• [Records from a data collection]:
>>>>>

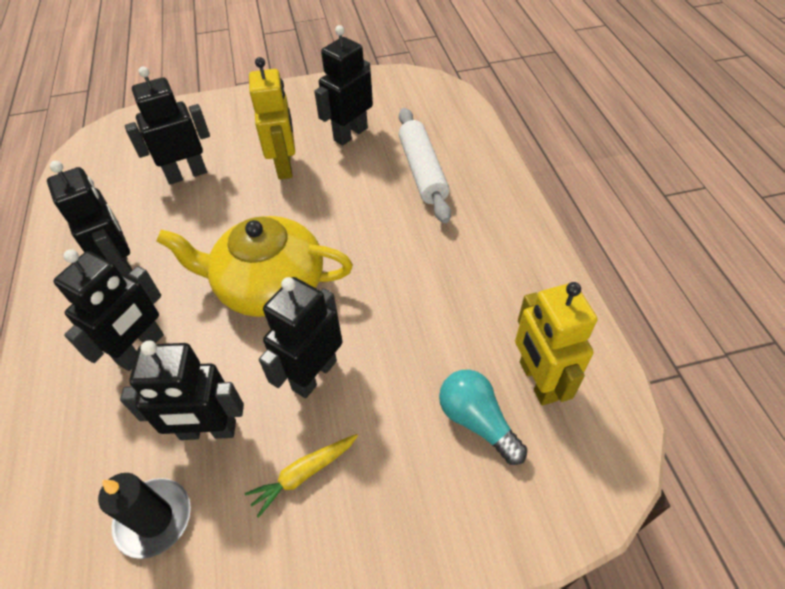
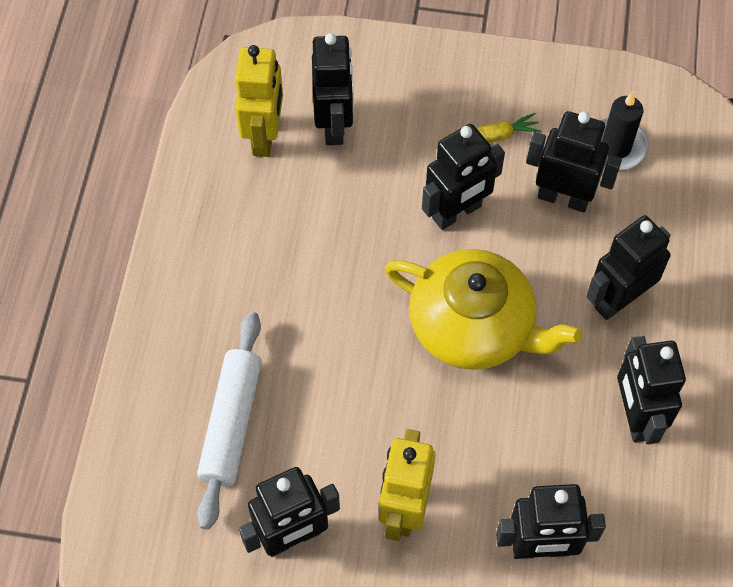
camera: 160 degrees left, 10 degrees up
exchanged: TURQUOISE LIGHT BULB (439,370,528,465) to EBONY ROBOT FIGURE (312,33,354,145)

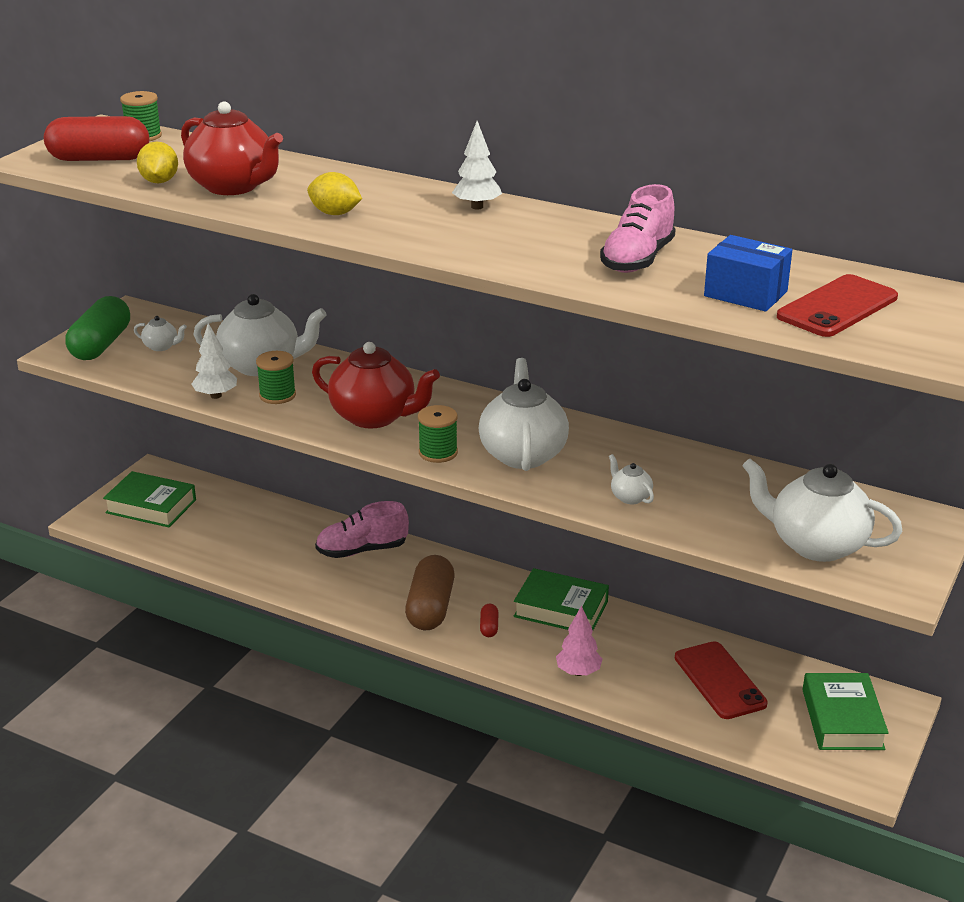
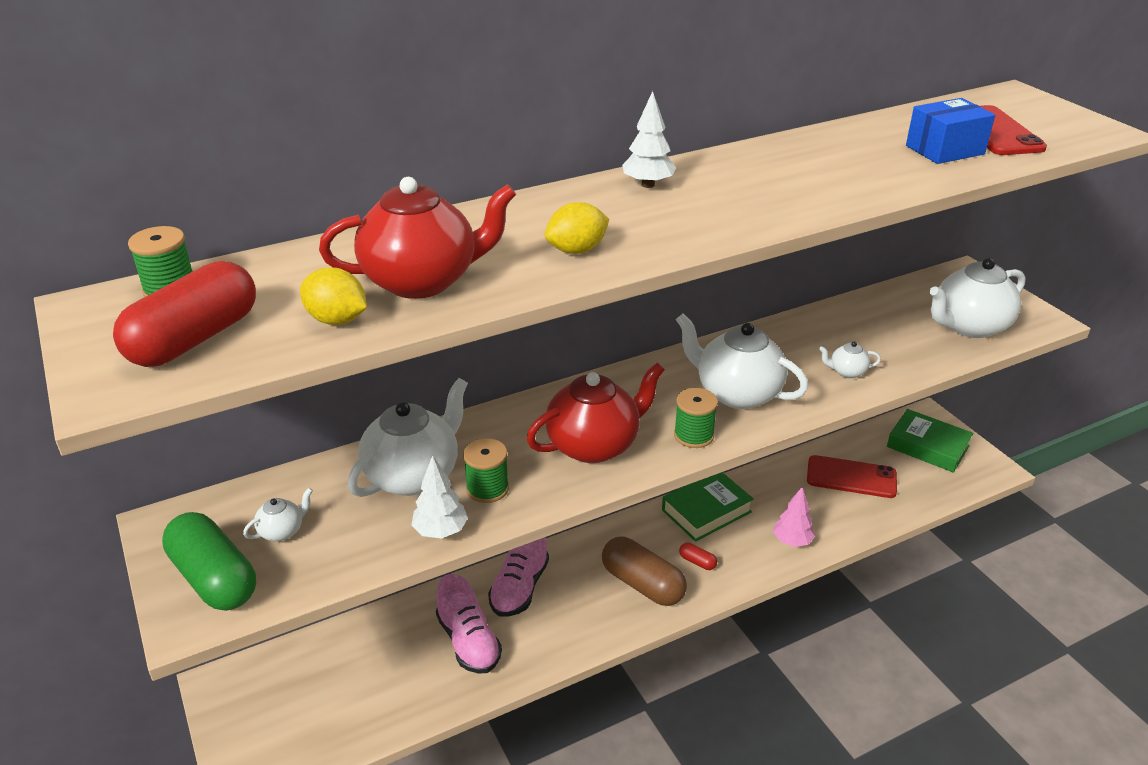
camera: 55 degrees left, 5 degrees up
missing: EMERALD HARDBACK (103,471,196,528)
relocated: ROSY SNEAKER (600,184,676,273) to (436,574,502,674)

<<<<<

Output the lines above in full and exactly. Leave out every picture.

• [OUTPUT OF THE EXERCISE]:
camera: 160 degrees left, 10 degrees up
exchanged: TURQUOISE LIGHT BULB (439,370,528,465) to EBONY ROBOT FIGURE (312,33,354,145)

camera: 55 degrees left, 5 degrees up
missing: EMERALD HARDBACK (103,471,196,528)
relocated: ROSY SNEAKER (600,184,676,273) to (436,574,502,674)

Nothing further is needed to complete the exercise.